● **PROMPT**:
Whenever the word "moved" shows up in a line of the data, copy that line.

[Stored data entries]
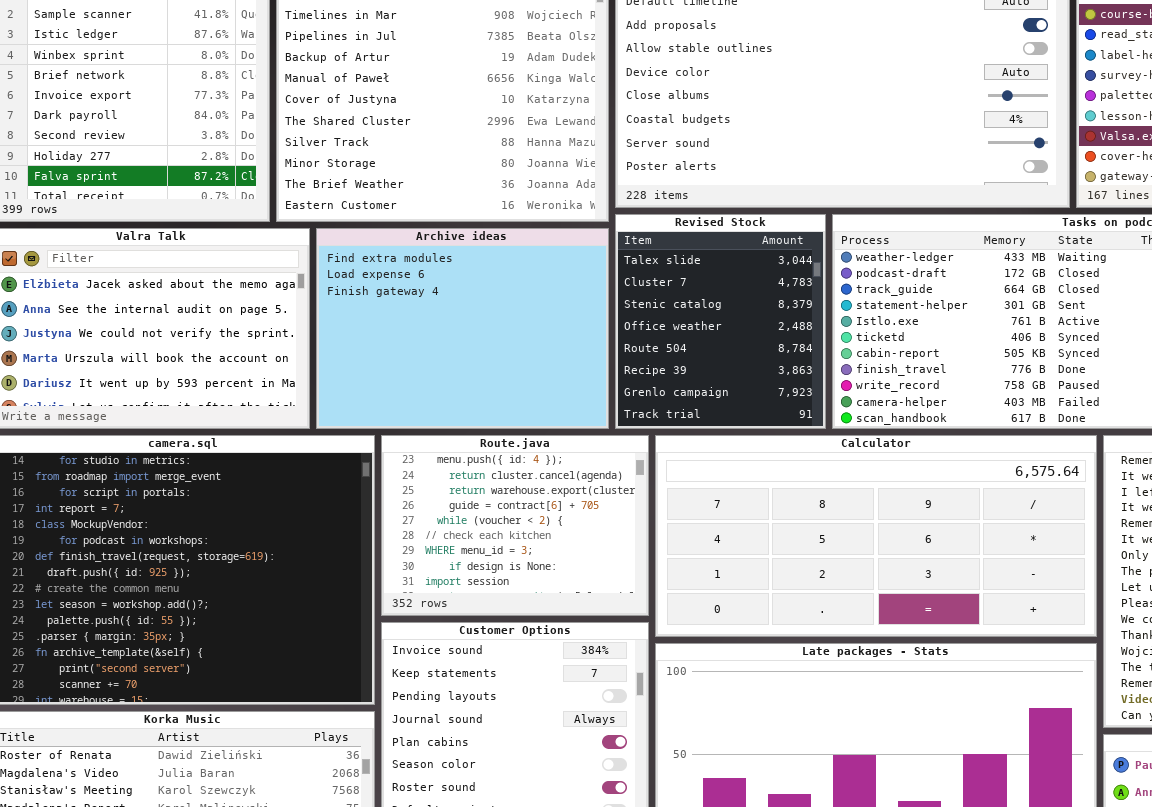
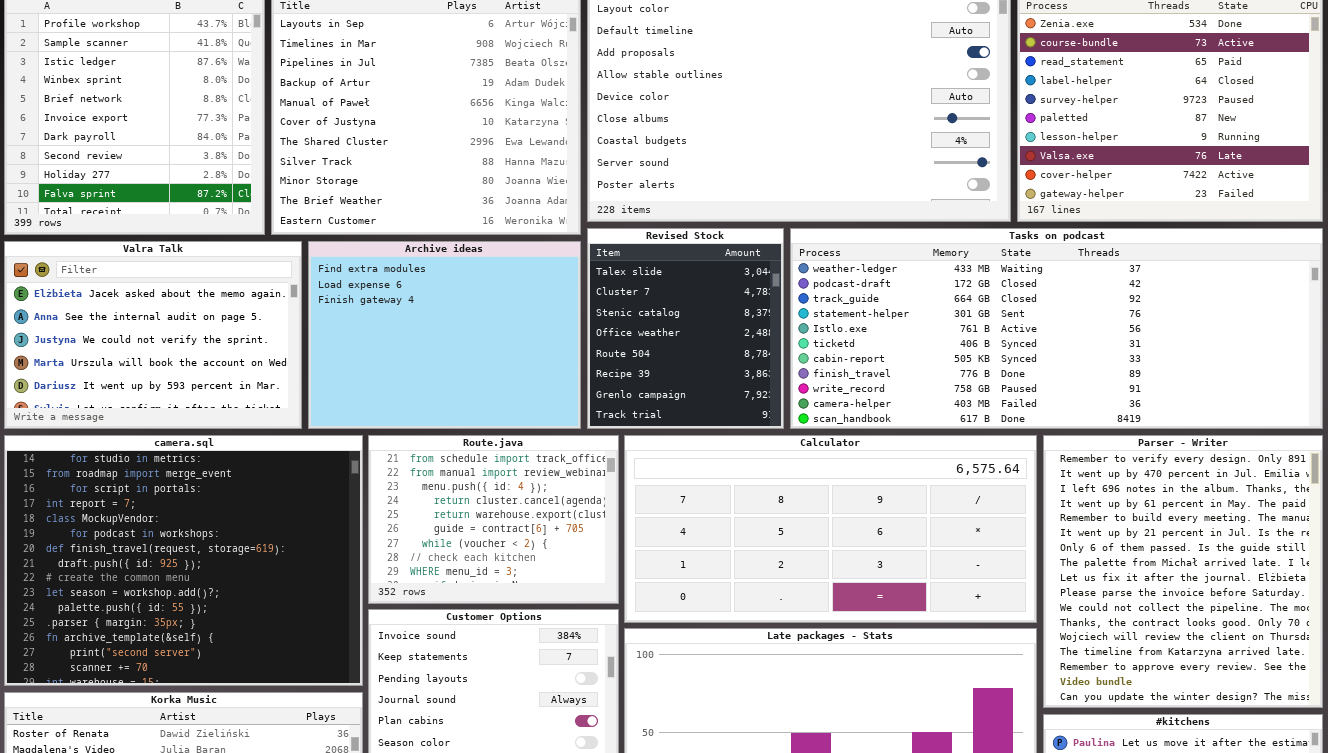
Route.java: [381,435,649,616] -> [368,435,619,604], scrolled up 2 rows

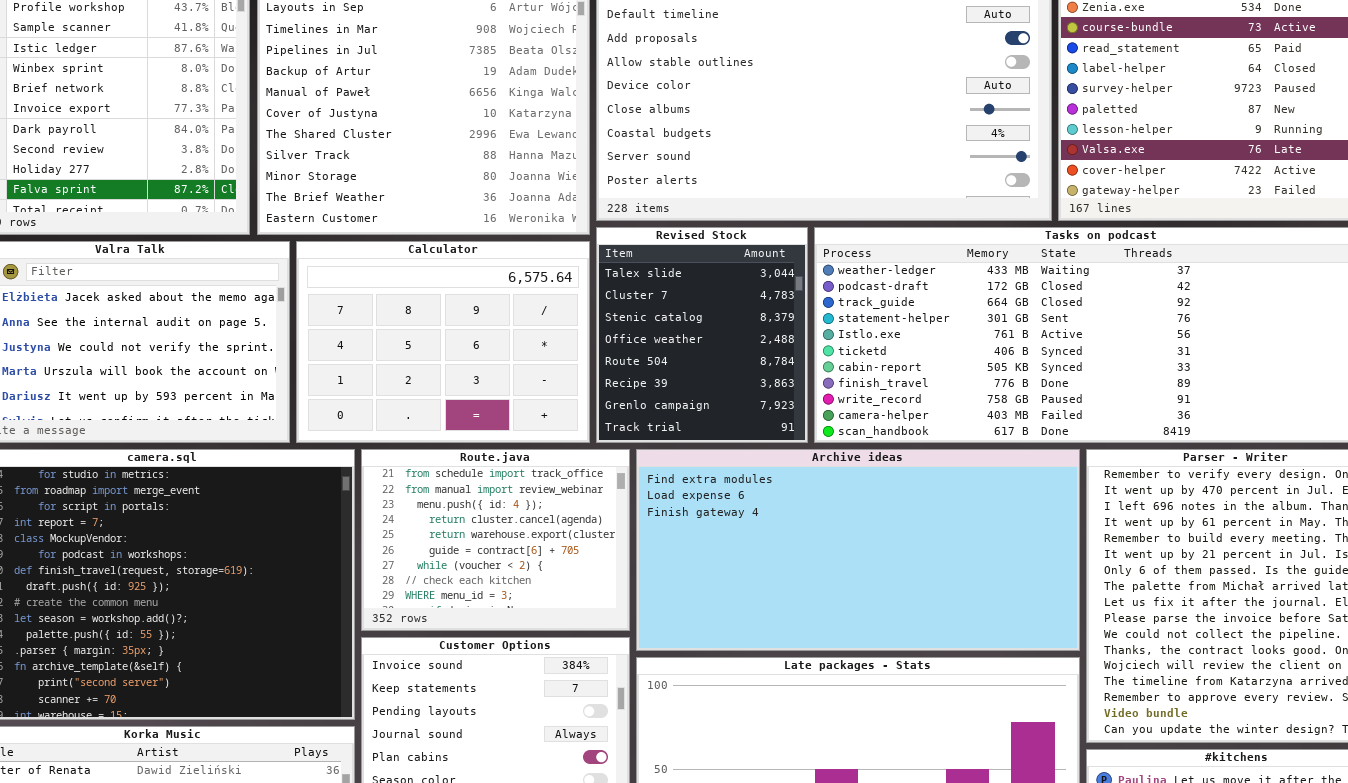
Archive ideas: [308,241,581,429] -> [636,449,1080,651], moved, resized
Calculator: [624,435,1037,623] -> [296,241,590,443], moved, resized

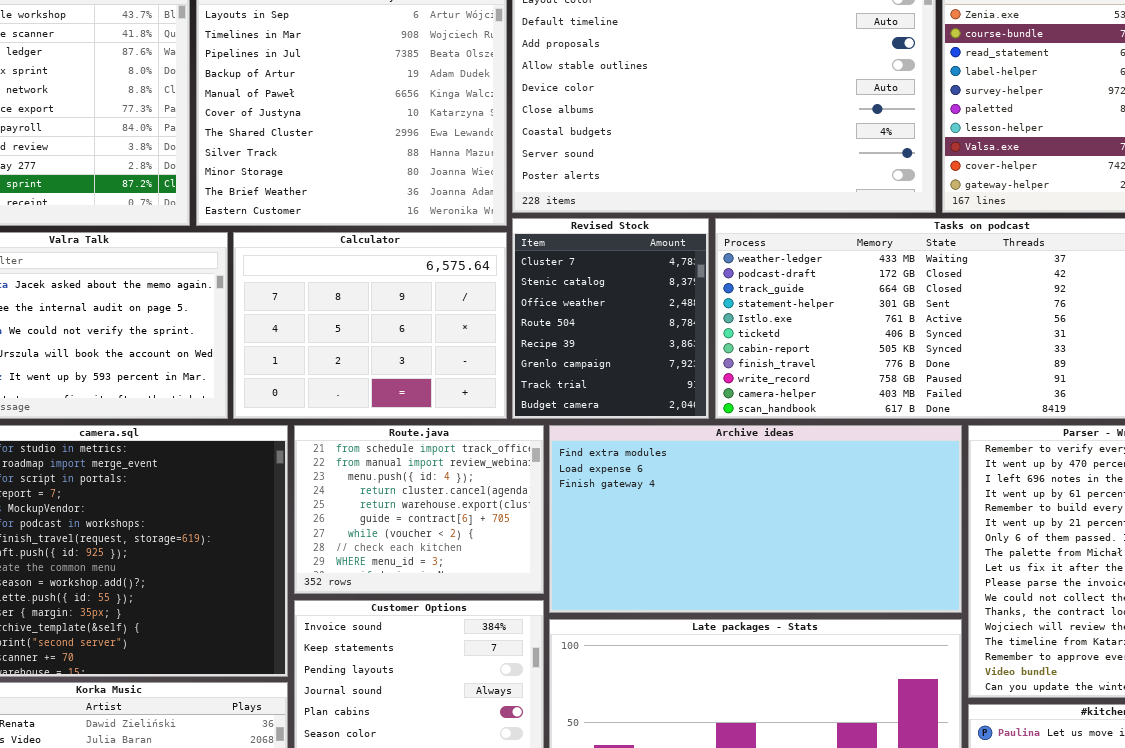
Revised Stock: [596,227,808,443] -> [512,218,709,419], scrolled down 1 row

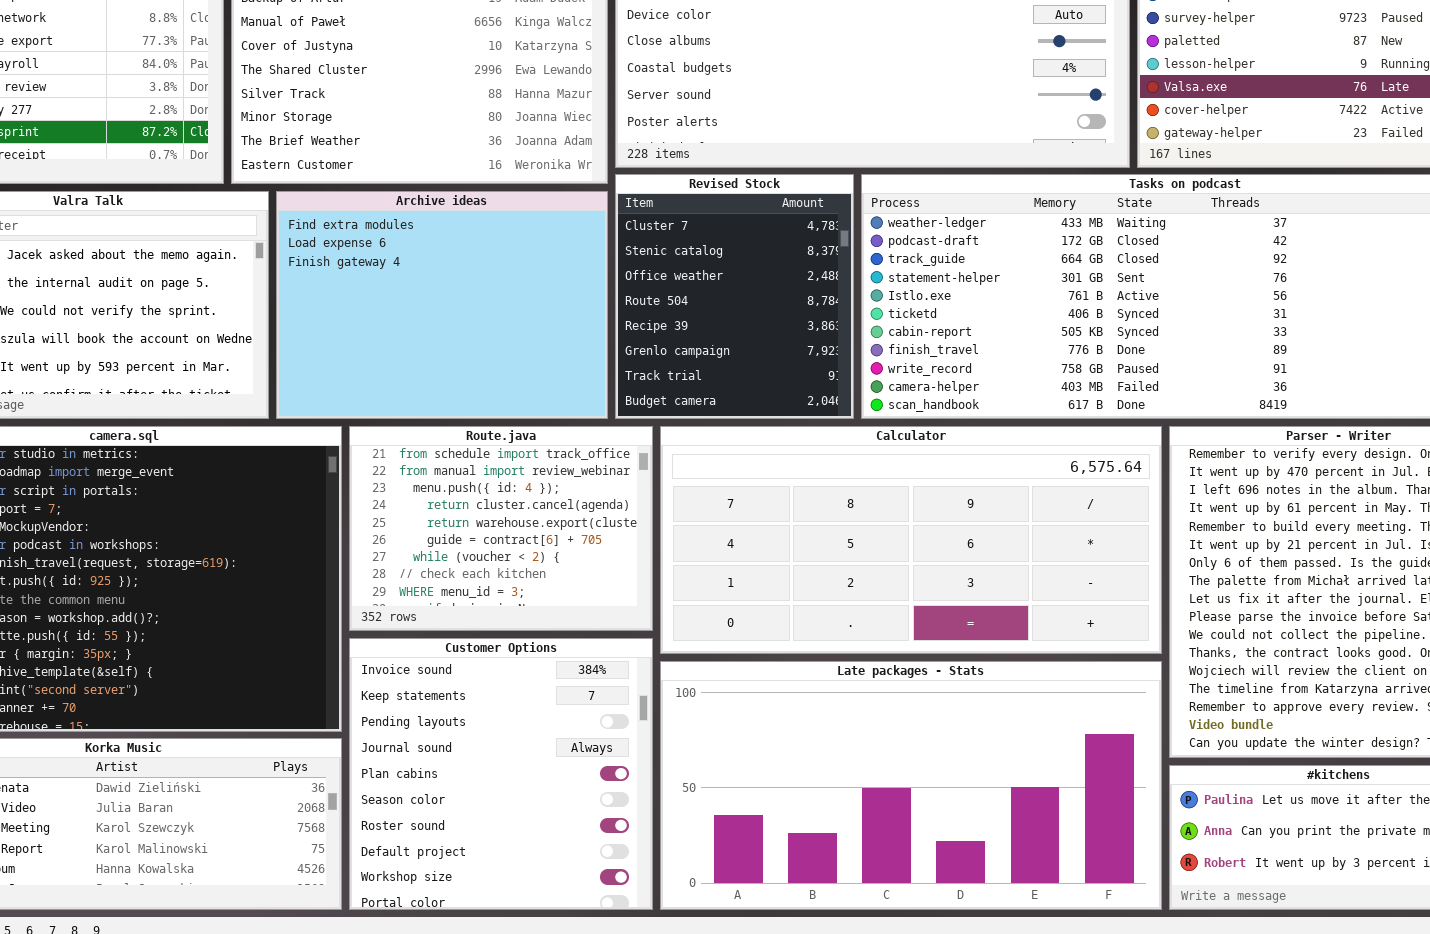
Calculator: [233,232,507,419] -> [660,426,1162,654], moved, resized
Archive ideas: [549,425,962,613] -> [276,191,608,419], moved, resized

● **THE ANSWER**:
Archive ideas: [308,241,581,429] -> [636,449,1080,651], moved, resized
Calculator: [624,435,1037,623] -> [296,241,590,443], moved, resized
Calculator: [233,232,507,419] -> [660,426,1162,654], moved, resized
Archive ideas: [549,425,962,613] -> [276,191,608,419], moved, resized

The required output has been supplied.